Difference listings
Start of Block
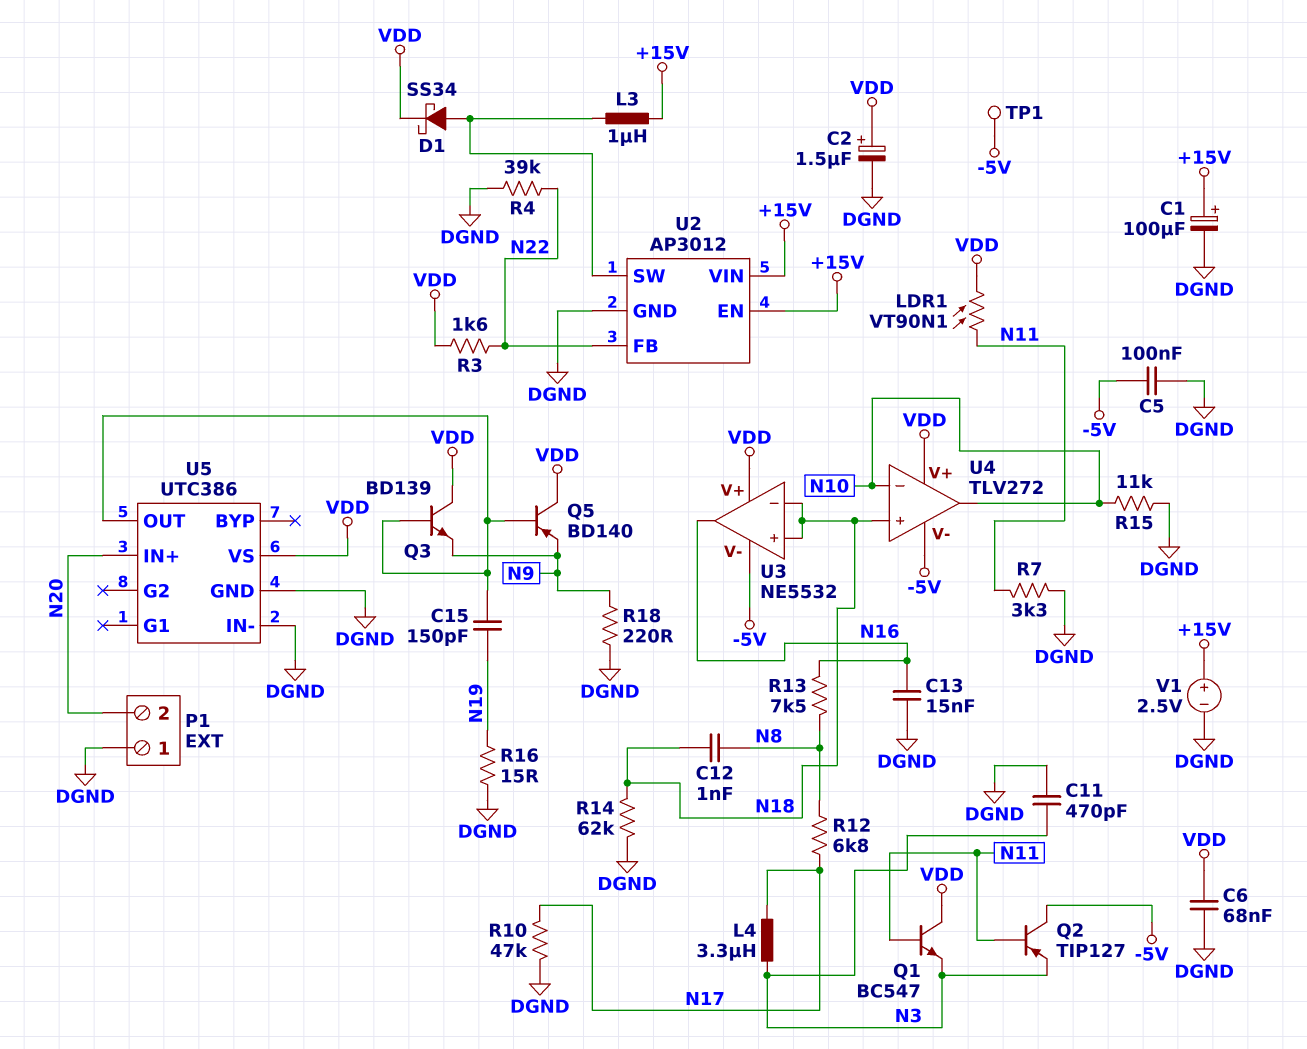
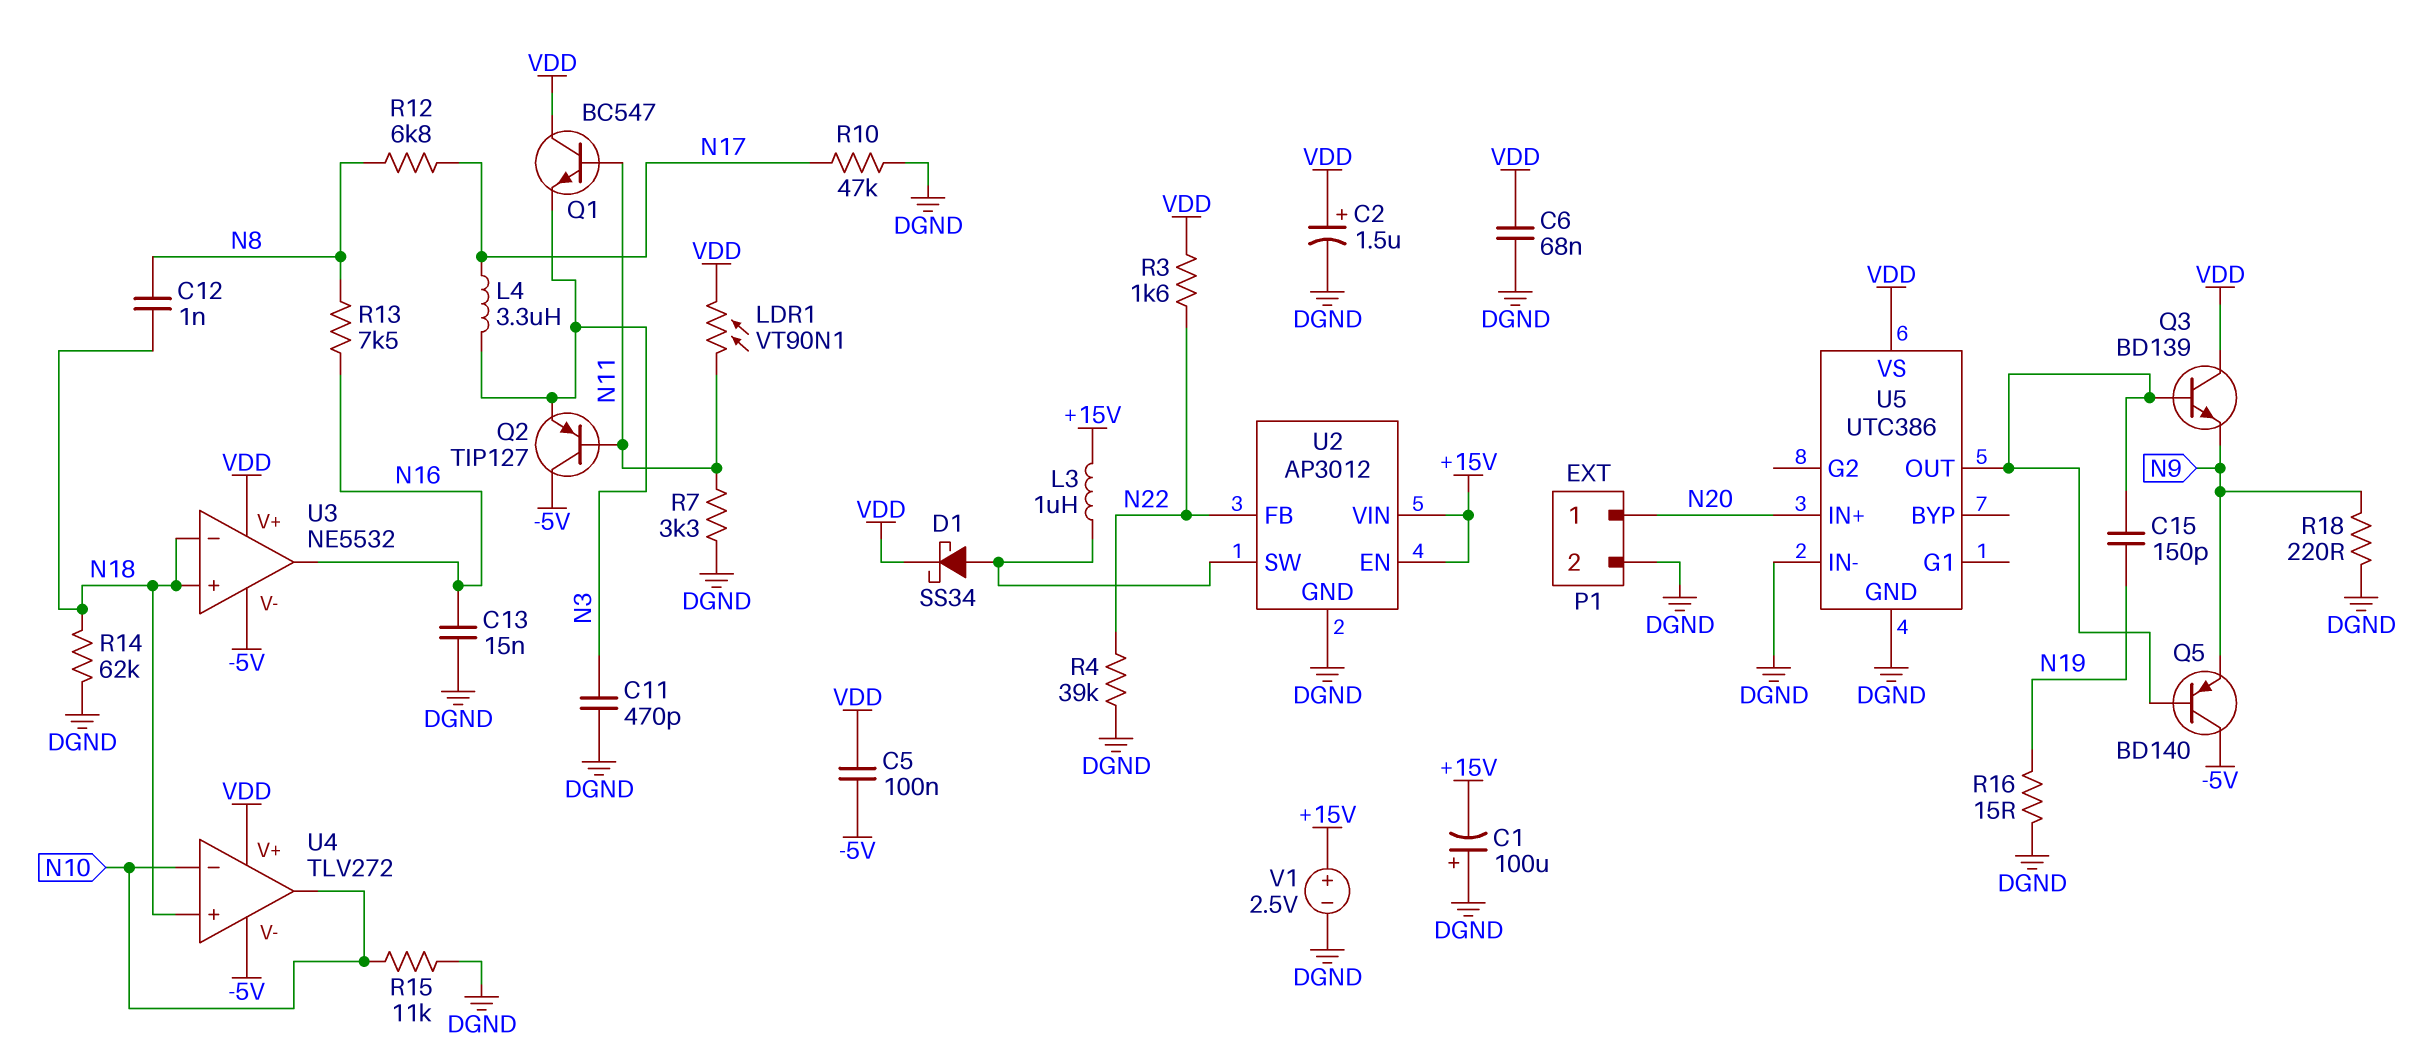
C1: 100uF (plus +15V, minus DGND) -> 100uF (plus DGND, minus +15V)
C5: 100nF (-5V, DGND) -> 100nF (-5V, VDD)
P1 pin 1: DGND -> N20
P1 pin 2: N20 -> DGND
Q5: PNP BD140 (B U5/OUT, C VDD, E N9) -> PNP BD140 (B U5/OUT, C -5V, E N9)
TP1: test point (-5V) -> none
End of Block
• [Work item]: A verbatim copy of every entry is wanted; the pictures stay out of it.

• [Answer to this exercise]:
C1: 100uF (plus +15V, minus DGND) -> 100uF (plus DGND, minus +15V)
C5: 100nF (-5V, DGND) -> 100nF (-5V, VDD)
P1 pin 1: DGND -> N20
P1 pin 2: N20 -> DGND
Q5: PNP BD140 (B U5/OUT, C VDD, E N9) -> PNP BD140 (B U5/OUT, C -5V, E N9)
TP1: test point (-5V) -> none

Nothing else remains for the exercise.